─── Dataset extract ───

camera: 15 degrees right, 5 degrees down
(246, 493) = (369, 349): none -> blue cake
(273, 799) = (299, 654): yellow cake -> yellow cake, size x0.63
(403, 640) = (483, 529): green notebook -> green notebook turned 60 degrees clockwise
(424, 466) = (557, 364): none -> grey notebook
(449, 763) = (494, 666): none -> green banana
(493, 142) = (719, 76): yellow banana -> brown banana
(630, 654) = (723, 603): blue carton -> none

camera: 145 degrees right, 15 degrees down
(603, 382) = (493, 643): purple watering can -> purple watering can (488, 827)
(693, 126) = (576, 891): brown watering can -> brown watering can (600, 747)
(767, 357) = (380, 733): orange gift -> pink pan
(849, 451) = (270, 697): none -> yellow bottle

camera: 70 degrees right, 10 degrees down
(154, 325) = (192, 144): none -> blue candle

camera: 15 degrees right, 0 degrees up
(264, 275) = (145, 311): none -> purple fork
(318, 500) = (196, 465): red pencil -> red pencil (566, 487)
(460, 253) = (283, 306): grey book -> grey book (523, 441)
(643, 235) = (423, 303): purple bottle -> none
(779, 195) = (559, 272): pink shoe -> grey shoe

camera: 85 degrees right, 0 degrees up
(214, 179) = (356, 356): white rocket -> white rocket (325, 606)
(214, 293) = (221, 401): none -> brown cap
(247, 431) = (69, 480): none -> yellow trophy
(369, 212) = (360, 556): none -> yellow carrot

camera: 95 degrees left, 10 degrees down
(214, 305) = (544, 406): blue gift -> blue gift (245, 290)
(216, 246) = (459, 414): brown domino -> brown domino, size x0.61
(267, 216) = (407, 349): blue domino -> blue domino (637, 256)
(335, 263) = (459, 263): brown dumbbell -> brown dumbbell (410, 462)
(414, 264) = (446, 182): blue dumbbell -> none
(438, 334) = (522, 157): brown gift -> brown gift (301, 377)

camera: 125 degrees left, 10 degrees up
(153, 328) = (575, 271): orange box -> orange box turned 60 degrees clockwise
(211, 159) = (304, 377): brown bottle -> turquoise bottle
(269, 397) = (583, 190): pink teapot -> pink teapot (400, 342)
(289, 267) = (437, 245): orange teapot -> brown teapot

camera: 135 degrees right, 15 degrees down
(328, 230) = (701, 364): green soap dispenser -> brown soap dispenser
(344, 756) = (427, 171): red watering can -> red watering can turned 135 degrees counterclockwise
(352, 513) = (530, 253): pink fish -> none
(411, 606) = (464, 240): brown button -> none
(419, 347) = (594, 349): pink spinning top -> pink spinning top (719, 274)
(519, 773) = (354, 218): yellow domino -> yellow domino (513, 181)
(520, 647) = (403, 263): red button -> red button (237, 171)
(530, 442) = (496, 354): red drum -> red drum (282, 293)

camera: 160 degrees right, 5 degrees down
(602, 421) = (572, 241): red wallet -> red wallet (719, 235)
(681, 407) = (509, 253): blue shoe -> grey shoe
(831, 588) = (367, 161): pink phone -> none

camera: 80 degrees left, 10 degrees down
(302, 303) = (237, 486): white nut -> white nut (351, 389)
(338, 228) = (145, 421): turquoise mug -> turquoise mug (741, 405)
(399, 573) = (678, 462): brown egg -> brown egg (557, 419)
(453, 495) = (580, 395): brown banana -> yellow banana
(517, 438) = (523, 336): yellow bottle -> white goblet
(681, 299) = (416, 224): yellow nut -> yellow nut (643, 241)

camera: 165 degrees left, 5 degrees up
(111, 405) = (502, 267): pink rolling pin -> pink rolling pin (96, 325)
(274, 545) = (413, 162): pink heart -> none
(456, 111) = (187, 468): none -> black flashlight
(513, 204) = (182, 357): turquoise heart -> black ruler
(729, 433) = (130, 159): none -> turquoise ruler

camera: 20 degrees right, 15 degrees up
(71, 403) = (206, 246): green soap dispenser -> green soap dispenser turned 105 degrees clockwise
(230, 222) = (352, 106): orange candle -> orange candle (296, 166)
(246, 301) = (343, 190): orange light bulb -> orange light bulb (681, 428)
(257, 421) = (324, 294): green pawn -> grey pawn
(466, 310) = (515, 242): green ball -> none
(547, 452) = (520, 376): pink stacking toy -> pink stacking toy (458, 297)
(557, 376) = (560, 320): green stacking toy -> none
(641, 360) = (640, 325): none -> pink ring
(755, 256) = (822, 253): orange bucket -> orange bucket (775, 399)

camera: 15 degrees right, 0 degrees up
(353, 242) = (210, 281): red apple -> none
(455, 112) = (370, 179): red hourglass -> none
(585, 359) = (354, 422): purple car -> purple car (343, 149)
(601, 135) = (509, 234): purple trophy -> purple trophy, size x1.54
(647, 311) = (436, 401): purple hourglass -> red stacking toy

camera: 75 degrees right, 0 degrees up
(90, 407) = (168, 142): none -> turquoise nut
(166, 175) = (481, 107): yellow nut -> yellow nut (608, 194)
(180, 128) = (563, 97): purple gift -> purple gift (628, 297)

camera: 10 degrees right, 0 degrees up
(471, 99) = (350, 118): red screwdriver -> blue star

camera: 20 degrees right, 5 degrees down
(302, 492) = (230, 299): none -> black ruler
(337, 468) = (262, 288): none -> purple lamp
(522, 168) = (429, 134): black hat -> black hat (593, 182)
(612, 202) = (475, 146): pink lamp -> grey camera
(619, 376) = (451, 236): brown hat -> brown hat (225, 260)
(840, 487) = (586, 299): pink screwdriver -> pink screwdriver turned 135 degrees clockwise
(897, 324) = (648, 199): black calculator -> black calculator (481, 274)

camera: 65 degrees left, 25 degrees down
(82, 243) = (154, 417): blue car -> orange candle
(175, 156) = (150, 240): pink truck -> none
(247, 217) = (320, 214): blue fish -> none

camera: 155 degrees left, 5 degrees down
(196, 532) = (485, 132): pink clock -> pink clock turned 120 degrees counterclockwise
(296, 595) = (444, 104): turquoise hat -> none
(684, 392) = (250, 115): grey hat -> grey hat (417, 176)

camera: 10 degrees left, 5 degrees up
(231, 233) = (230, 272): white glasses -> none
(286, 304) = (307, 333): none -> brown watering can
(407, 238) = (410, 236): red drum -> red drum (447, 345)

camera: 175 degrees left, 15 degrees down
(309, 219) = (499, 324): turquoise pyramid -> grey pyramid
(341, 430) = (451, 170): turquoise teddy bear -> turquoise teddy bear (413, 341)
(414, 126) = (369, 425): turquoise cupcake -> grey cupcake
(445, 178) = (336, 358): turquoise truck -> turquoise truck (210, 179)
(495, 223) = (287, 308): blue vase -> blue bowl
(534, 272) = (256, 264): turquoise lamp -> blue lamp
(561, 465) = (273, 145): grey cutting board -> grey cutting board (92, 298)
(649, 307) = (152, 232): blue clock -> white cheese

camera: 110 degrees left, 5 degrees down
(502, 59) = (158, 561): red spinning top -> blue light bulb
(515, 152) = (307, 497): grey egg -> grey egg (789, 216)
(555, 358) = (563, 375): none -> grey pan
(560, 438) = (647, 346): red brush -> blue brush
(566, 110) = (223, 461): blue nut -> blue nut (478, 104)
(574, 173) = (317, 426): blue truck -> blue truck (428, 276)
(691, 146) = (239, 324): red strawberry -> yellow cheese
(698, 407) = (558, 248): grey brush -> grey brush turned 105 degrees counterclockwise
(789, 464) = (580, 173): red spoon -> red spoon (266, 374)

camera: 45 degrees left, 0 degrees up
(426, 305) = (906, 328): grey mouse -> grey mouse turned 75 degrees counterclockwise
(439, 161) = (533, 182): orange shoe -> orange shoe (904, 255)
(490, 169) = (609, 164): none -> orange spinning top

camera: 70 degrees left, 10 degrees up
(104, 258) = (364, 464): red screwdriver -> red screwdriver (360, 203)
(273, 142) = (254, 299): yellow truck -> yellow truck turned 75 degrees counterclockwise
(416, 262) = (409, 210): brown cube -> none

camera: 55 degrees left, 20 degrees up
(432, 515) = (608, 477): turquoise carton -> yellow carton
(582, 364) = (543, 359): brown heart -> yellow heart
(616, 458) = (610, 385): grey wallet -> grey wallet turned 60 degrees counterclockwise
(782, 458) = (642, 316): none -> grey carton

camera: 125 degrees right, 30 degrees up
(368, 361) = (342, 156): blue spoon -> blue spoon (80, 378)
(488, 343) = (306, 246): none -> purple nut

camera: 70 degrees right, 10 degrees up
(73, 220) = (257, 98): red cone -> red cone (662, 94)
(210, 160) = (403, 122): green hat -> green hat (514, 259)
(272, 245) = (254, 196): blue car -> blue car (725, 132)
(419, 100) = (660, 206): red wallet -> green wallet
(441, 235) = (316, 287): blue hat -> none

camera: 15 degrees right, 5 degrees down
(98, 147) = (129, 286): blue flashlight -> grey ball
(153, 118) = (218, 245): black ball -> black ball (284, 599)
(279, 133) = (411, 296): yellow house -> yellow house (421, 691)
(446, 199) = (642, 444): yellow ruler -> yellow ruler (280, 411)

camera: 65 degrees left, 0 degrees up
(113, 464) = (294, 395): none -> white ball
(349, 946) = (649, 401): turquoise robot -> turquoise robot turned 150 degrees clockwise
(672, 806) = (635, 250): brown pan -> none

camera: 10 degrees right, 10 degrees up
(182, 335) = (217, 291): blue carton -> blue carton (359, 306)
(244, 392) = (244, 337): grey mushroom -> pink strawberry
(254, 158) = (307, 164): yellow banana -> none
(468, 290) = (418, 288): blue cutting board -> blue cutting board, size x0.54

───

Copy all lines in the listing above where the string "teapot" appears.

(269, 397) = (583, 190): pink teapot -> pink teapot (400, 342)
(289, 267) = (437, 245): orange teapot -> brown teapot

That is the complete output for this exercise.